» **DIRECTIONS FOR THIS TASK**: Copy exactly the lines from the one containing "brown semicircle: (992, 746)" through the last line of the records below, including both, and leave out any pictures.
______
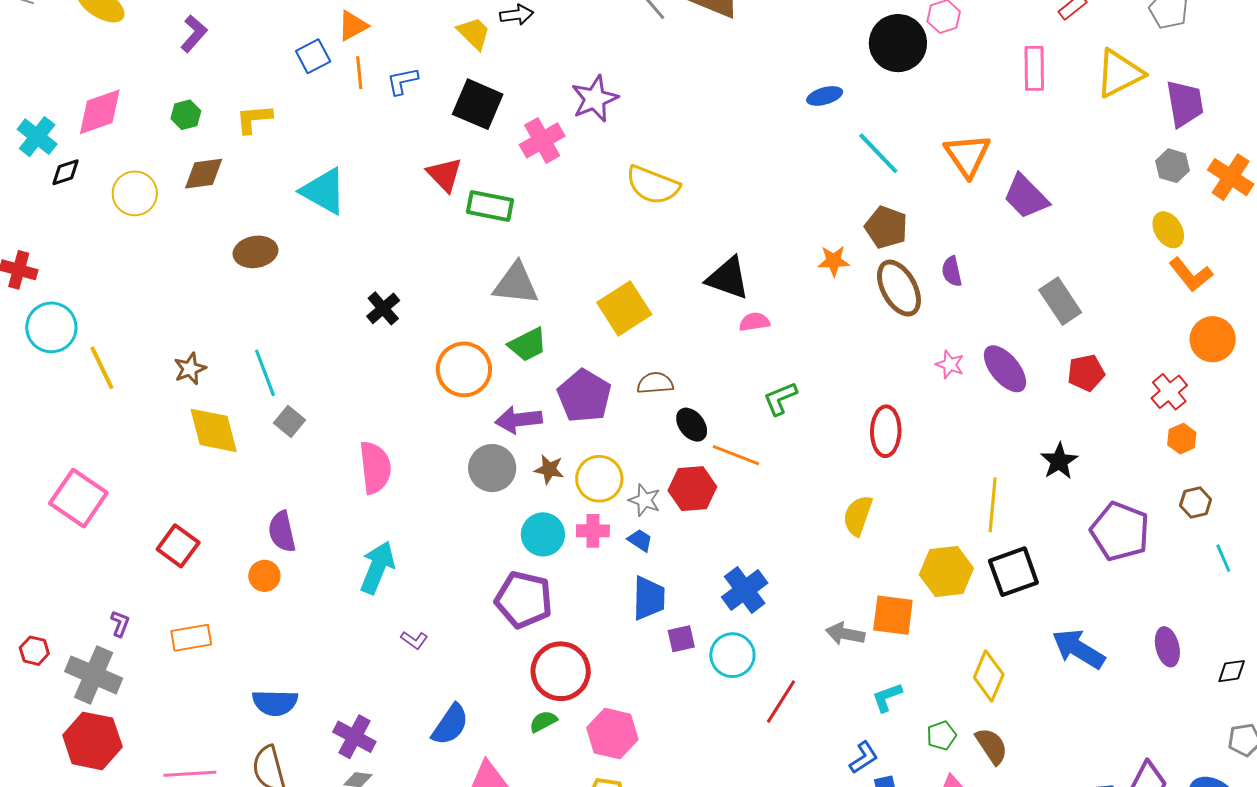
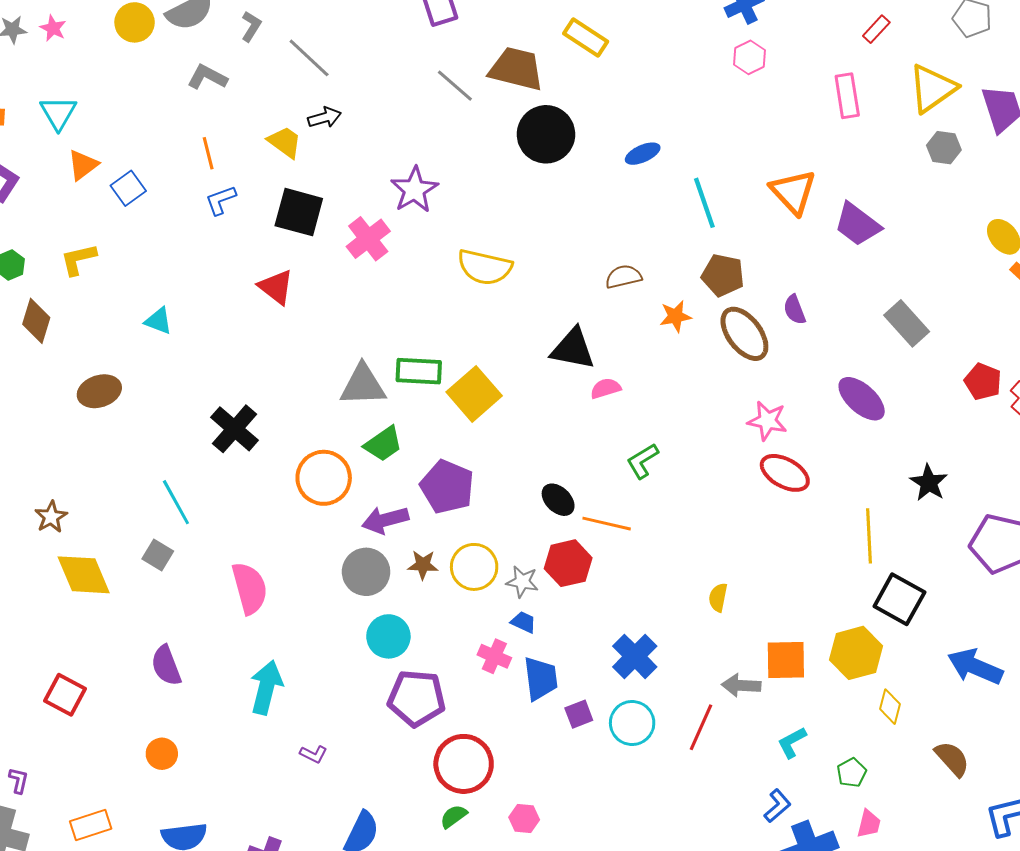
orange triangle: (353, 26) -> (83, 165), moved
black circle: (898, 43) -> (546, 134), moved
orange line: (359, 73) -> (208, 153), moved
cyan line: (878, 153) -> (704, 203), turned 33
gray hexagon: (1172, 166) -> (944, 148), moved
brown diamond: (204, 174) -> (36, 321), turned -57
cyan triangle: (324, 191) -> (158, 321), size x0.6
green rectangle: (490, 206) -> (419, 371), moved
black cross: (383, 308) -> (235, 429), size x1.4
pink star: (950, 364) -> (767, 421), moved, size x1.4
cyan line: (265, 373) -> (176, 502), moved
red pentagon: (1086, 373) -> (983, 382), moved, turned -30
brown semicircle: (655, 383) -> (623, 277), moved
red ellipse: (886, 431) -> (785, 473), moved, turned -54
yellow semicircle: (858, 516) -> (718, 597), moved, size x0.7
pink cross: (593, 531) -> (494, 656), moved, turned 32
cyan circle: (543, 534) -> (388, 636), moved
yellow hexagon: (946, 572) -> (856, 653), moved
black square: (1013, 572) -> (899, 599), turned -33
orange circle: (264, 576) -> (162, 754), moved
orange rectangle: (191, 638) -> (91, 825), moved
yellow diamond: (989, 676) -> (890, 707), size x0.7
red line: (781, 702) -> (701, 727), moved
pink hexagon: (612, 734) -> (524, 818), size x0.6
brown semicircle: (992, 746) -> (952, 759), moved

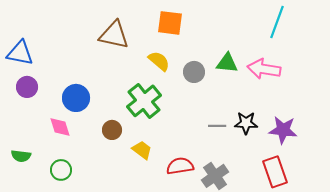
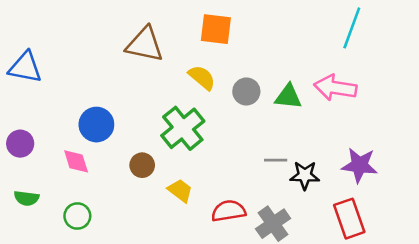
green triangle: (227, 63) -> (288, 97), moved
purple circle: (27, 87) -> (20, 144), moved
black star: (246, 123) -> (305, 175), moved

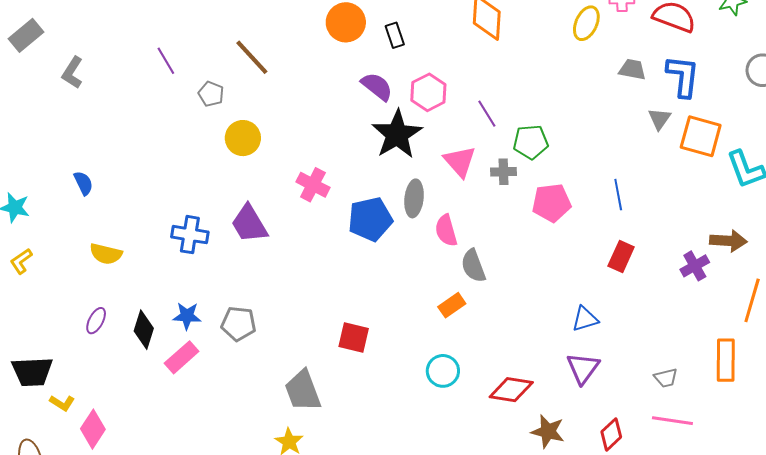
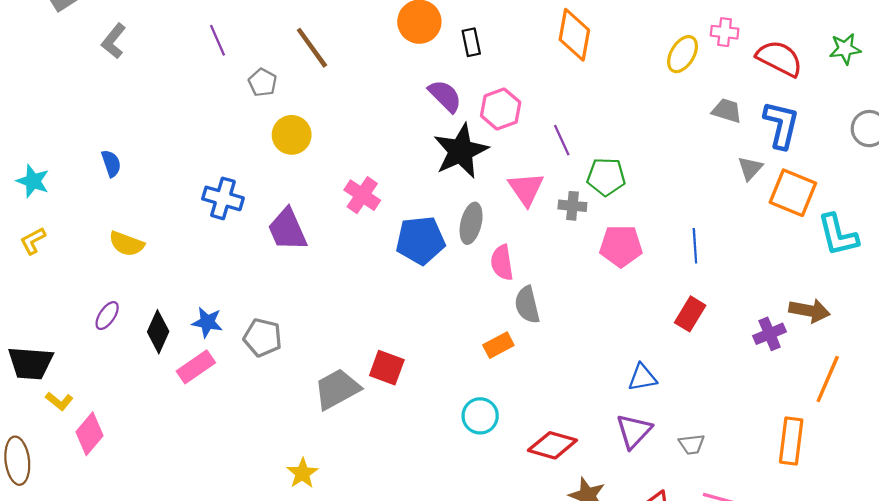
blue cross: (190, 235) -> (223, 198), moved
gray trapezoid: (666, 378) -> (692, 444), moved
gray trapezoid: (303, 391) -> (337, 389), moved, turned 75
______
» **EXPECTED ANSWER**:
brown semicircle: (992, 746) -> (952, 759), moved

green triangle: (227, 63) -> (288, 97), moved
purple circle: (27, 87) -> (20, 144), moved
black star: (246, 123) -> (305, 175), moved

blue cross: (190, 235) -> (223, 198), moved
gray trapezoid: (666, 378) -> (692, 444), moved
gray trapezoid: (303, 391) -> (337, 389), moved, turned 75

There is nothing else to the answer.